> [What you should do]:
Drop all pictures and repeat exactly the lines from the line holding "camera: 80 degrees right, 5 degrees up" through the end of the records.

> [Scene difference descriptions]:

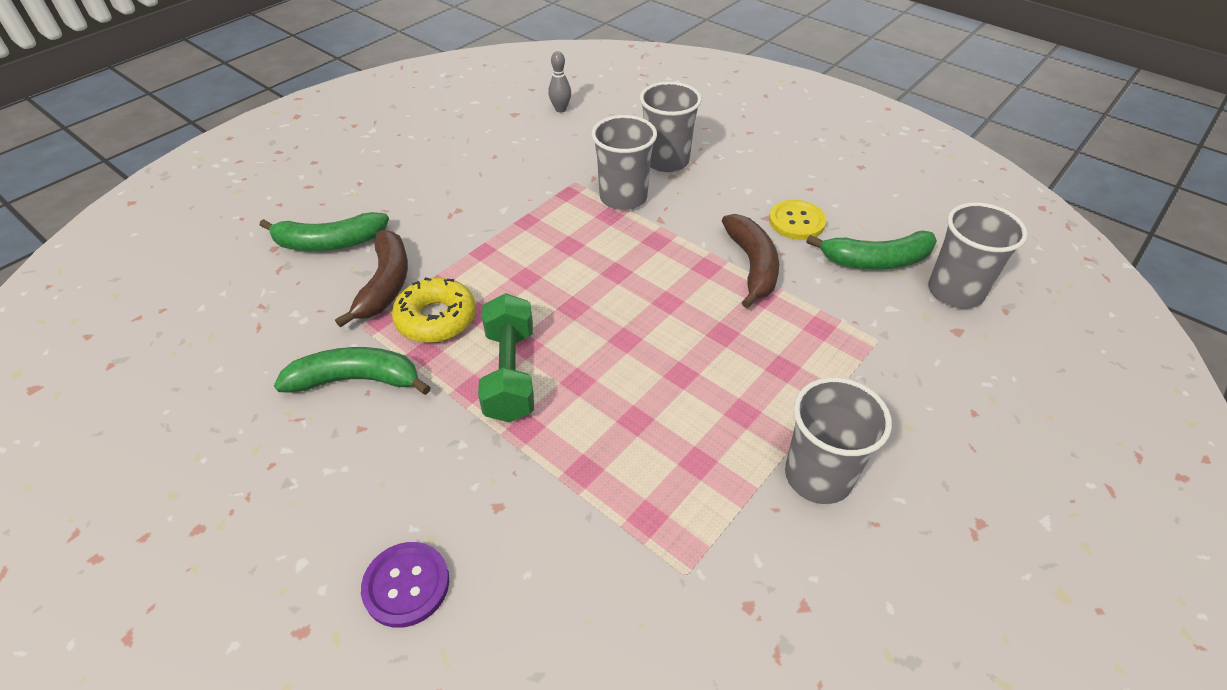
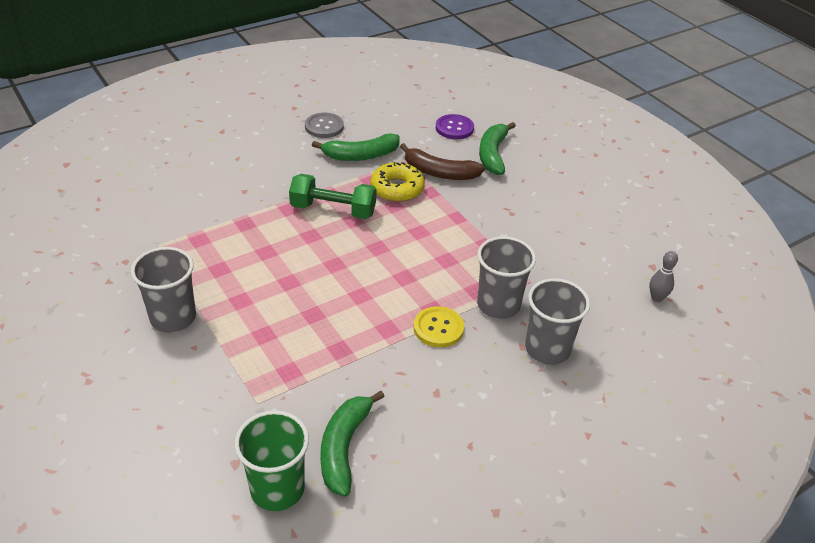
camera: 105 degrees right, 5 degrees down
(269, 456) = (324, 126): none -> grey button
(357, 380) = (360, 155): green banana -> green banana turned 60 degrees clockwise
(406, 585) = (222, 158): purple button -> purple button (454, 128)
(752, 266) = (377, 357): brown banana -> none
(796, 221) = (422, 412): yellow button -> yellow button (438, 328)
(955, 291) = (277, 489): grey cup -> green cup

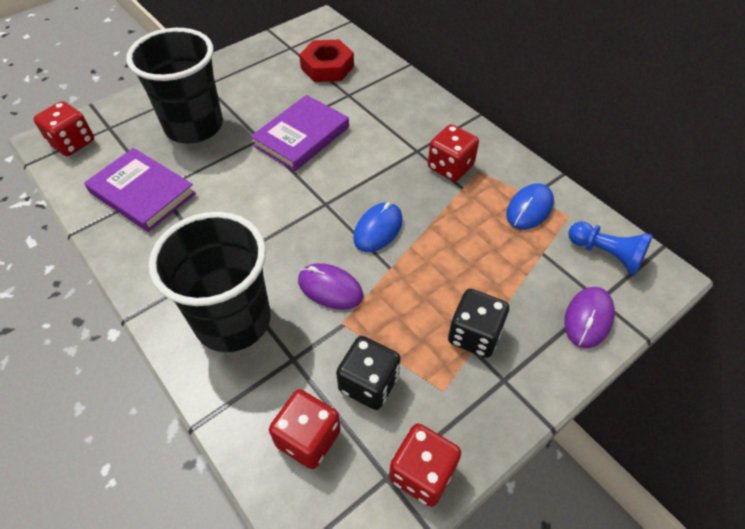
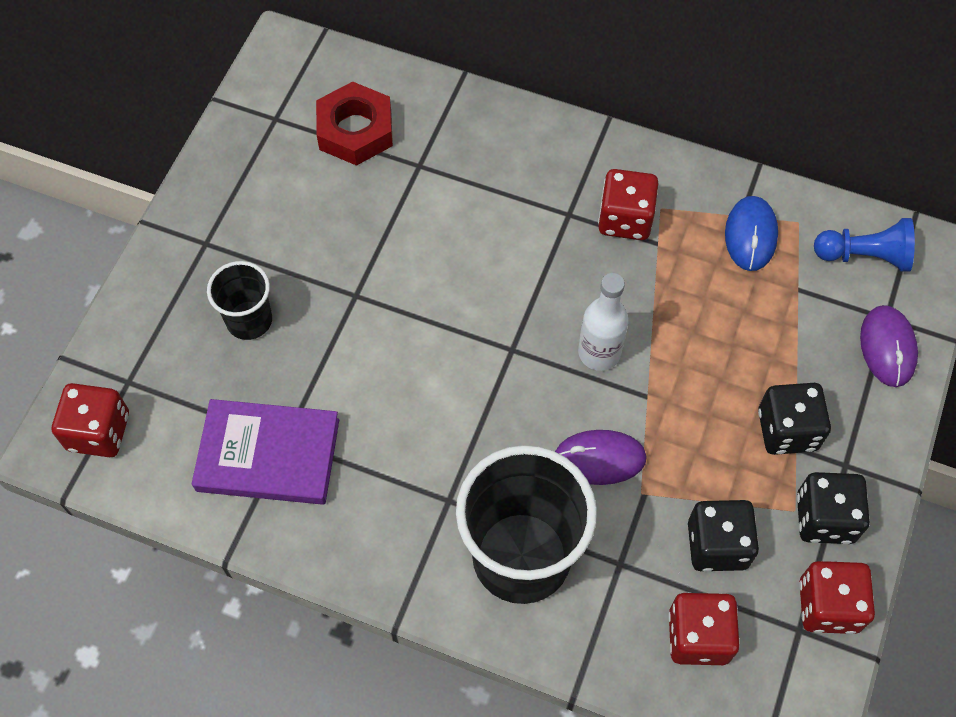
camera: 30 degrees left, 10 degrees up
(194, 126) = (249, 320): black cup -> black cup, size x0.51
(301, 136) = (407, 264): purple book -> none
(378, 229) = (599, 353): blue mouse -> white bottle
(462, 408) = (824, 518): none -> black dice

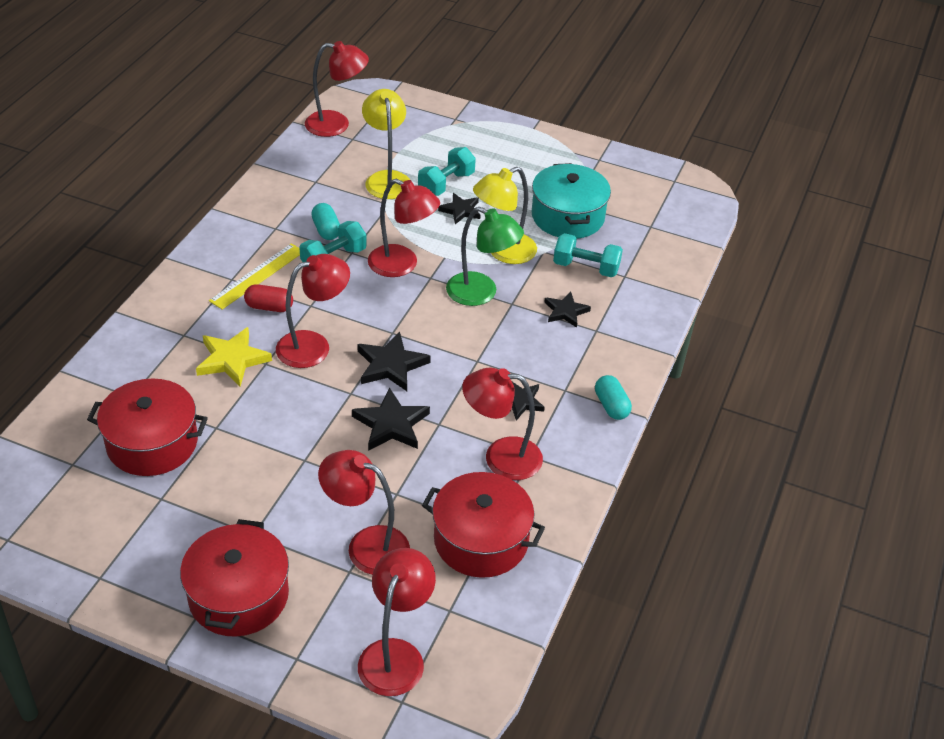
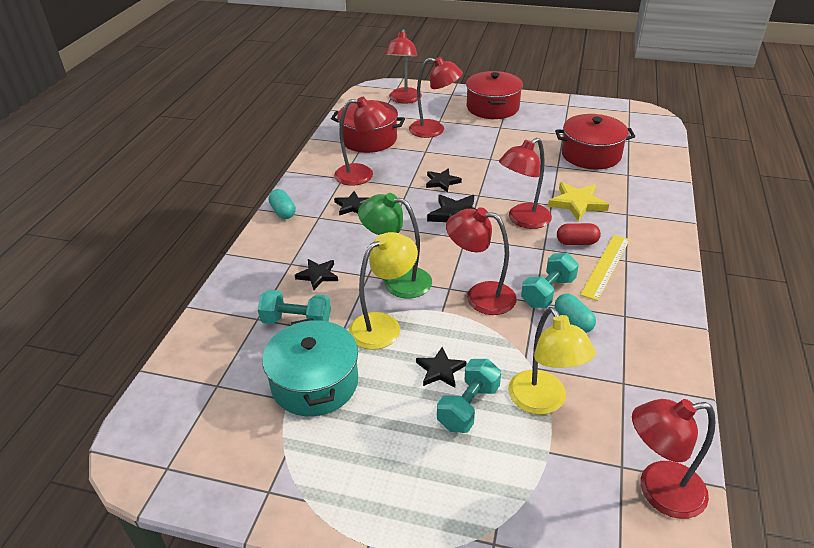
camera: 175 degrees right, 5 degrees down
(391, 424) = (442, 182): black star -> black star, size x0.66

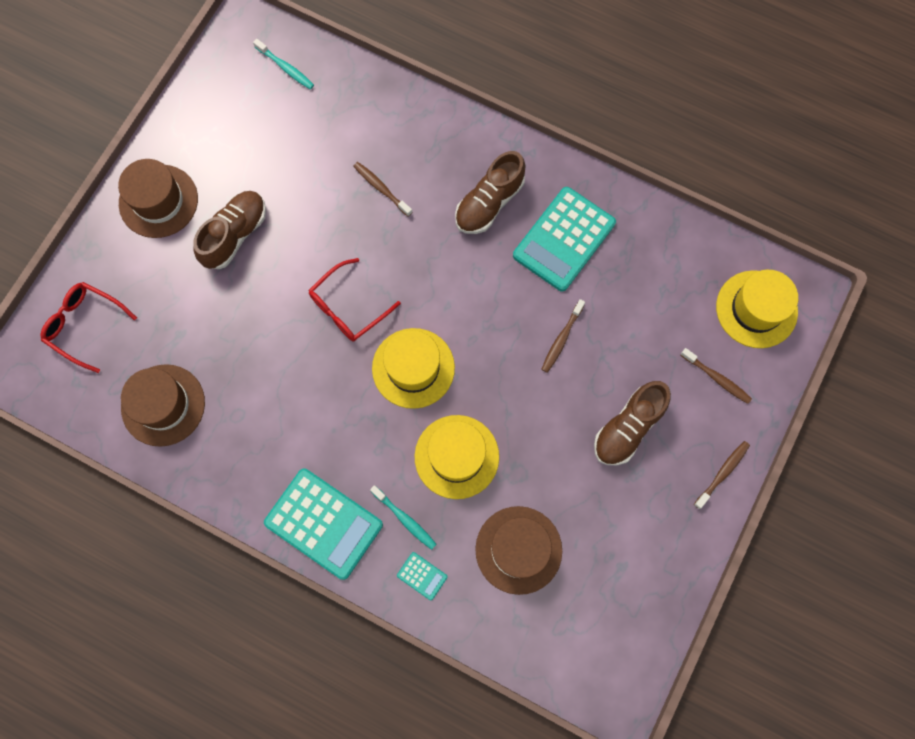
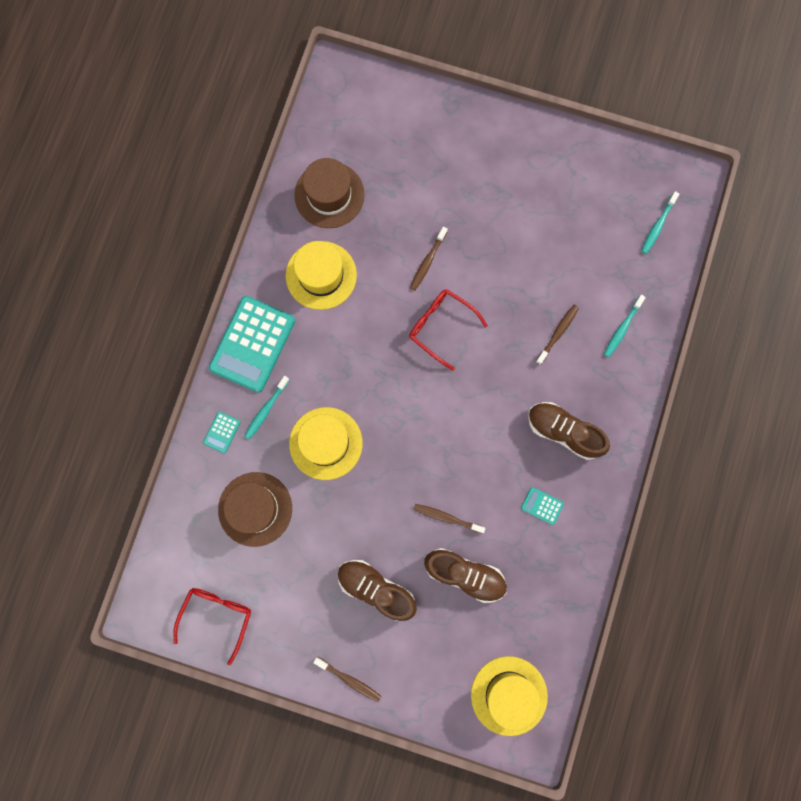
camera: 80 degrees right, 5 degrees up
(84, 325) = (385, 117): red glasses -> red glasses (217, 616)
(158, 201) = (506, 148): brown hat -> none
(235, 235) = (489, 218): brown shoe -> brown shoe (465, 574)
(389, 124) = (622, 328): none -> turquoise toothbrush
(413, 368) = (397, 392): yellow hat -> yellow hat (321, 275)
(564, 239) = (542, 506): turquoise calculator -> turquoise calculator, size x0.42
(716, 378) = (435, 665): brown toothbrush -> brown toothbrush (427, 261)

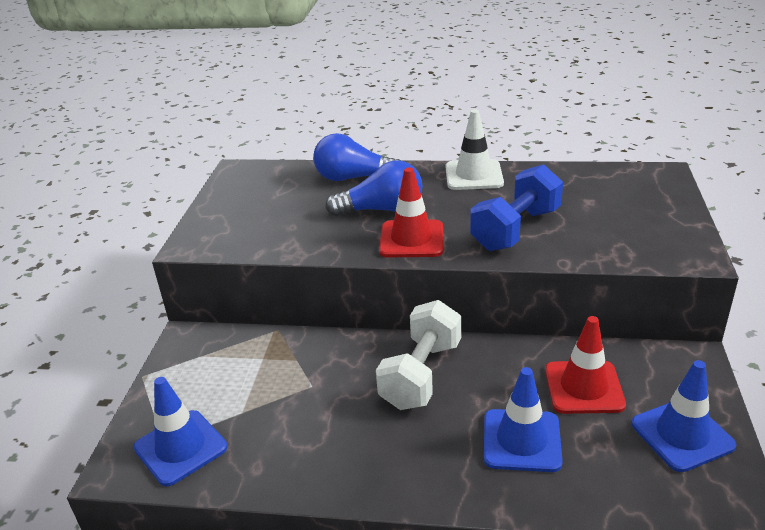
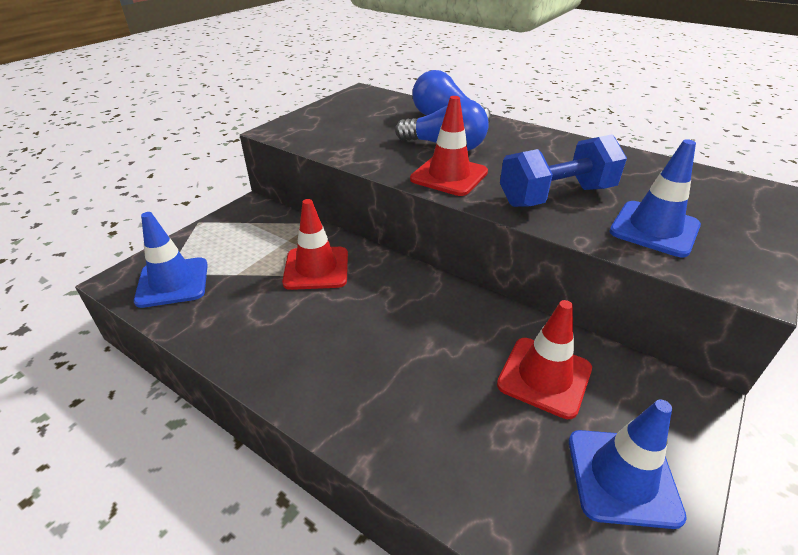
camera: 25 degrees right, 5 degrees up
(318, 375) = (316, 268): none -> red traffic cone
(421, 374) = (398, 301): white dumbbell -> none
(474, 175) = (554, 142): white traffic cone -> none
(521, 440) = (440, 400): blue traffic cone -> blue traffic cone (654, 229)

> [Task solution]:
camera: 80 degrees right, 5 degrees up
(84, 325) = (385, 117): red glasses -> red glasses (217, 616)
(158, 201) = (506, 148): brown hat -> none
(235, 235) = (489, 218): brown shoe -> brown shoe (465, 574)
(389, 124) = (622, 328): none -> turquoise toothbrush
(413, 368) = (397, 392): yellow hat -> yellow hat (321, 275)
(564, 239) = (542, 506): turquoise calculator -> turquoise calculator, size x0.42
(716, 378) = (435, 665): brown toothbrush -> brown toothbrush (427, 261)

camera: 25 degrees right, 5 degrees up
(318, 375) = (316, 268): none -> red traffic cone
(421, 374) = (398, 301): white dumbbell -> none
(474, 175) = (554, 142): white traffic cone -> none
(521, 440) = (440, 400): blue traffic cone -> blue traffic cone (654, 229)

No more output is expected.